**Your task**
What is needed is an exact copy of the lines from the one containing "brown cupcake: 0 -> 3" through the last line of the records, with no pictures.

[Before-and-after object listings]
———

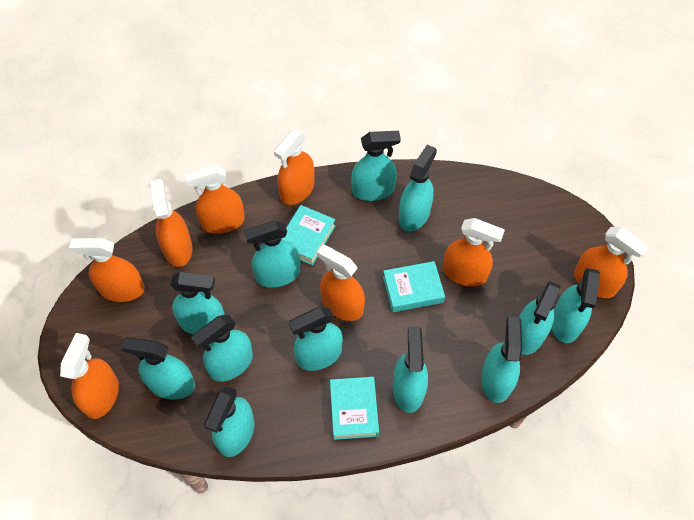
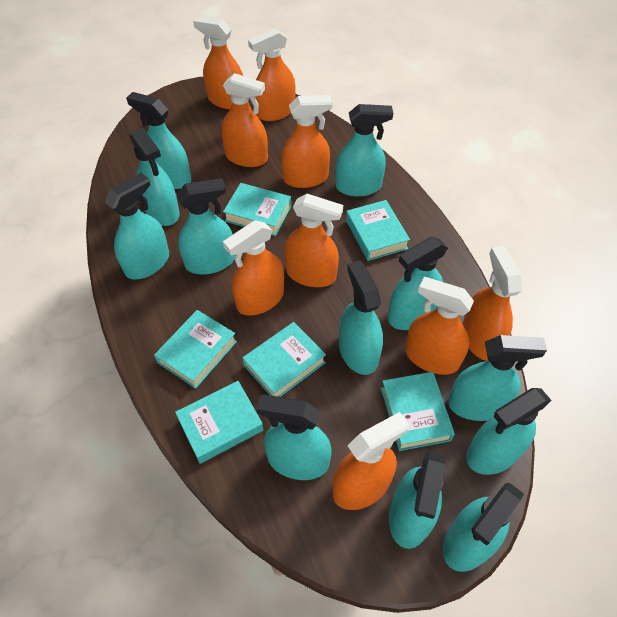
orange spray bottle: 8 -> 9
turquoise book: 3 -> 6

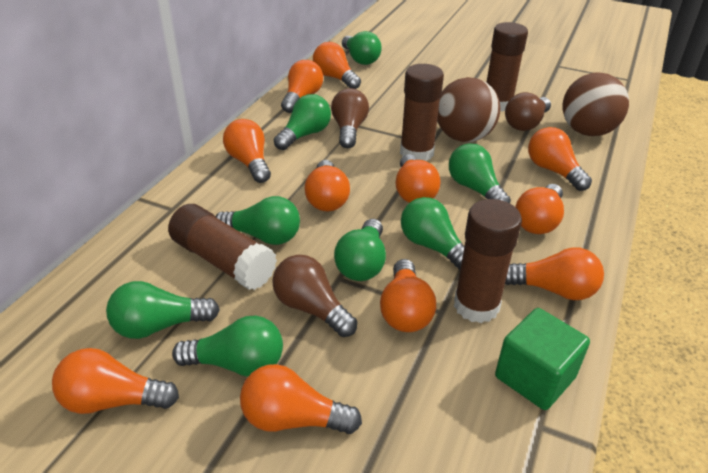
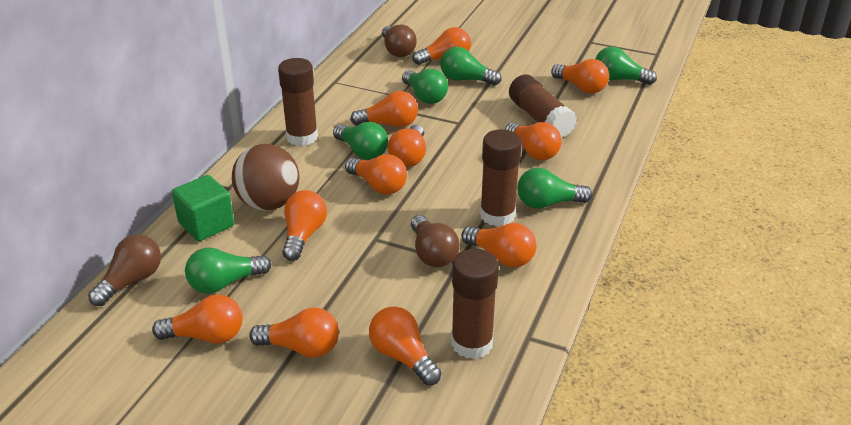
brown ball: 2 -> 1
green light bulb: 8 -> 6

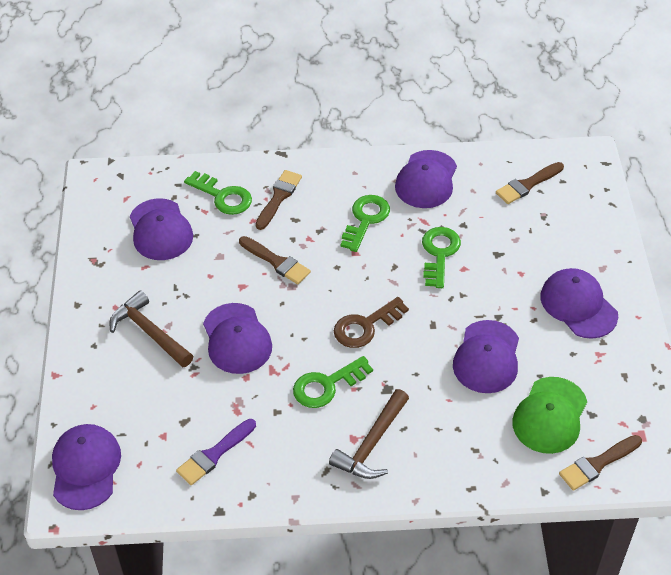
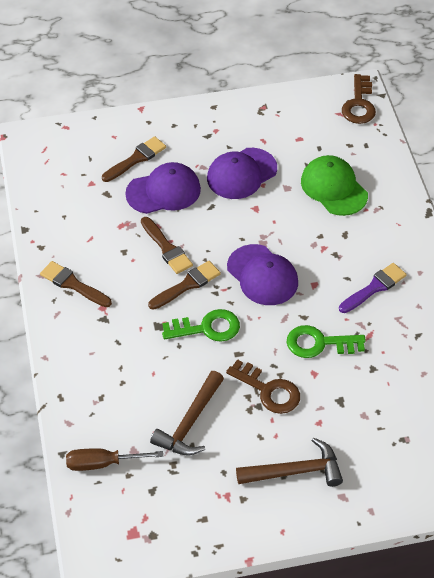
brown key: 1 -> 2
brown screwdriver: 0 -> 1
green key: 4 -> 2
purple cap: 6 -> 3

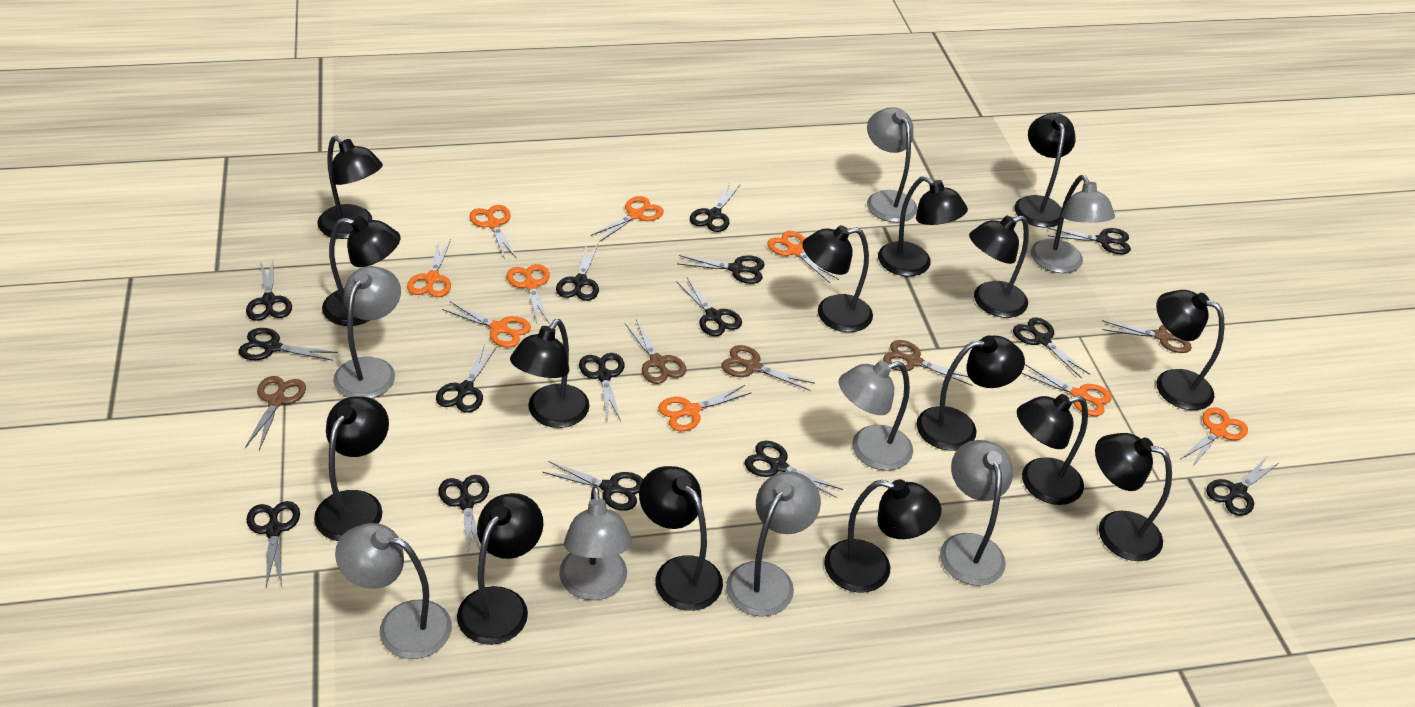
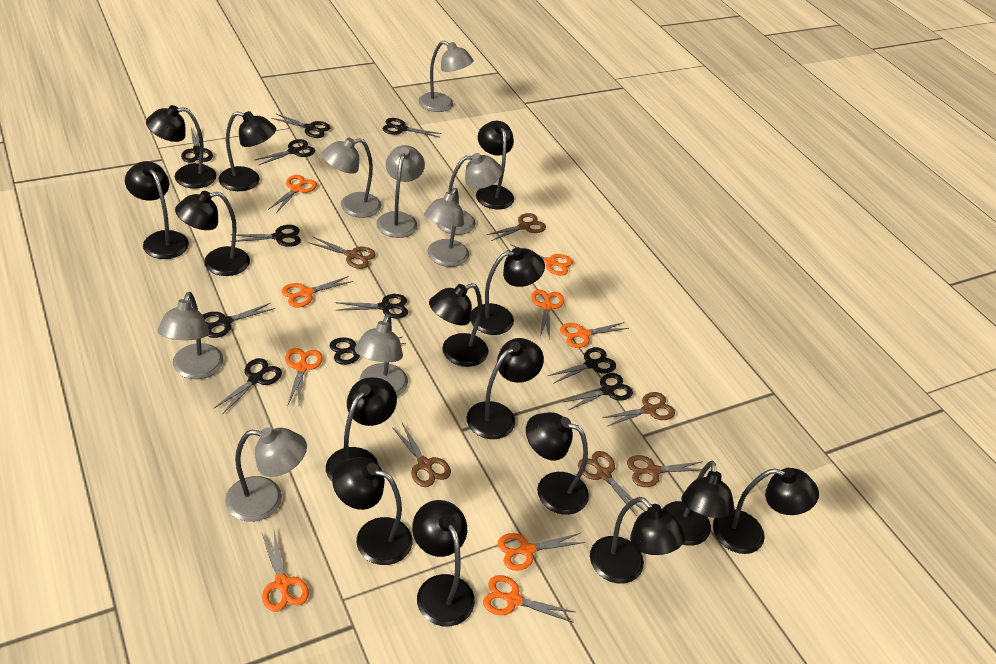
black scissors: 15 -> 11
brown scissors: 5 -> 6

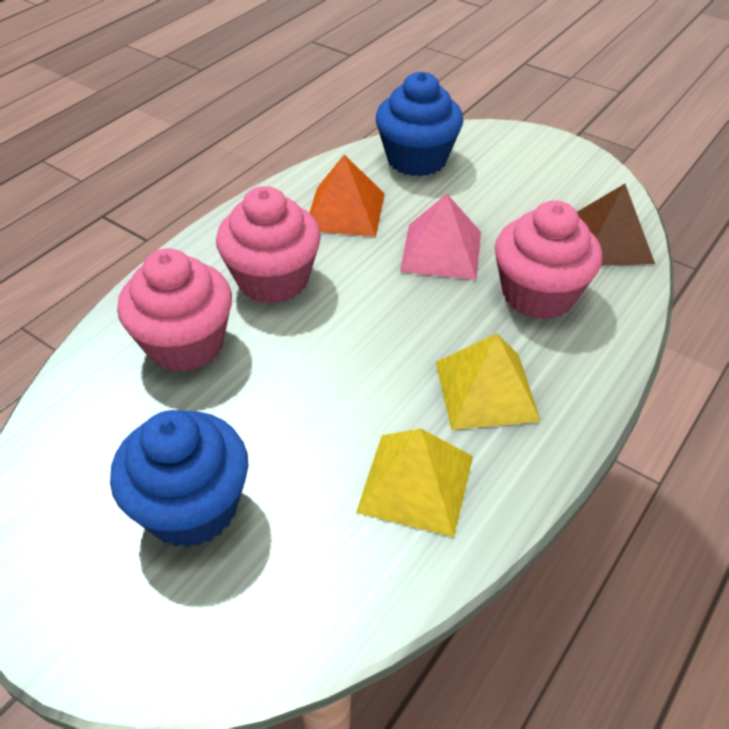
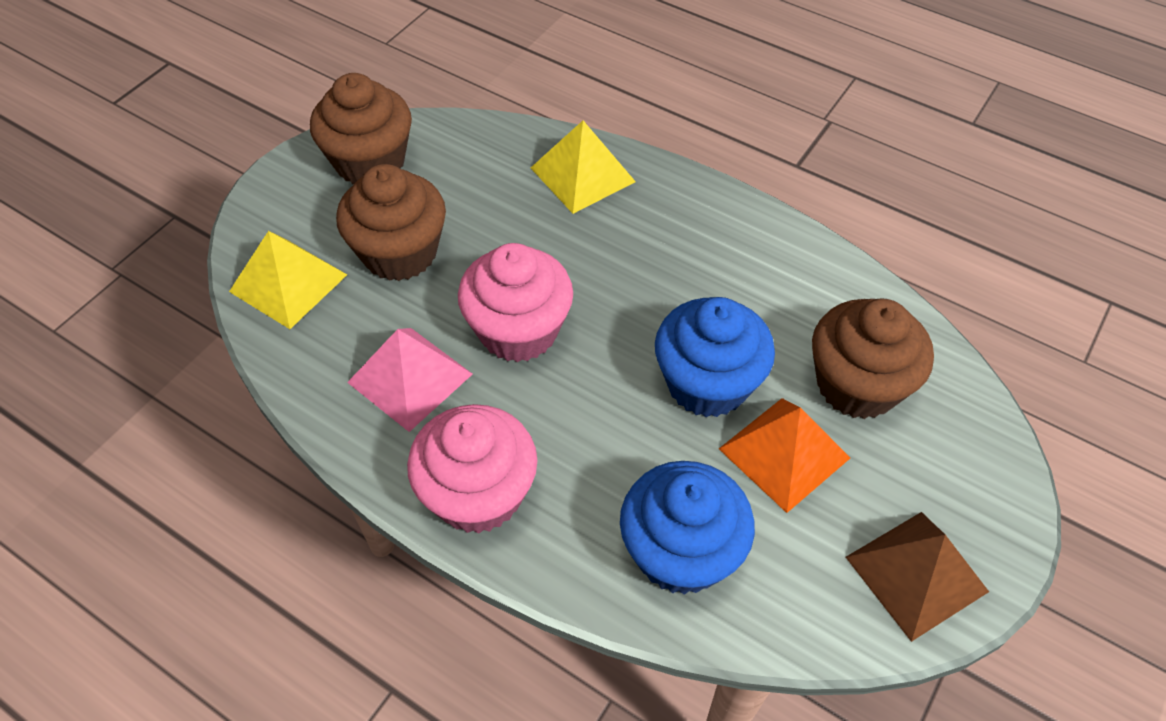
brown cupcake: 0 -> 3
pink cupcake: 3 -> 2

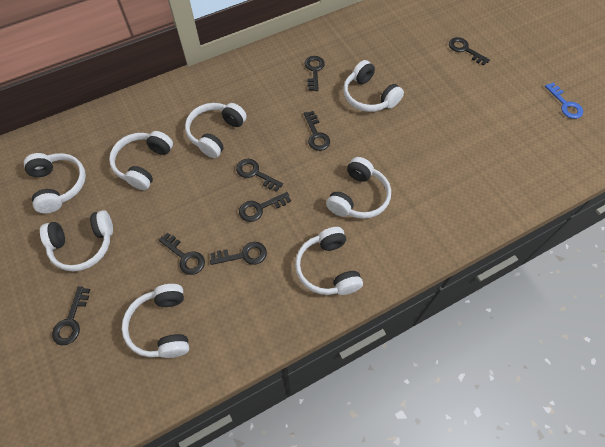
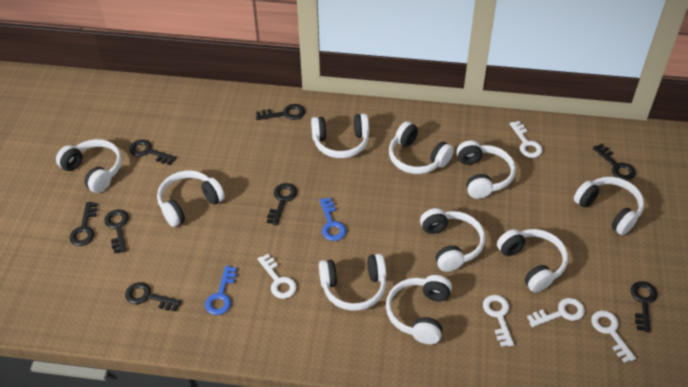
blue key: 1 -> 2
white headphones: 8 -> 10
white key: 0 -> 5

———

**Task result**
brown cupcake: 0 -> 3
pink cupcake: 3 -> 2

blue key: 1 -> 2
white headphones: 8 -> 10
white key: 0 -> 5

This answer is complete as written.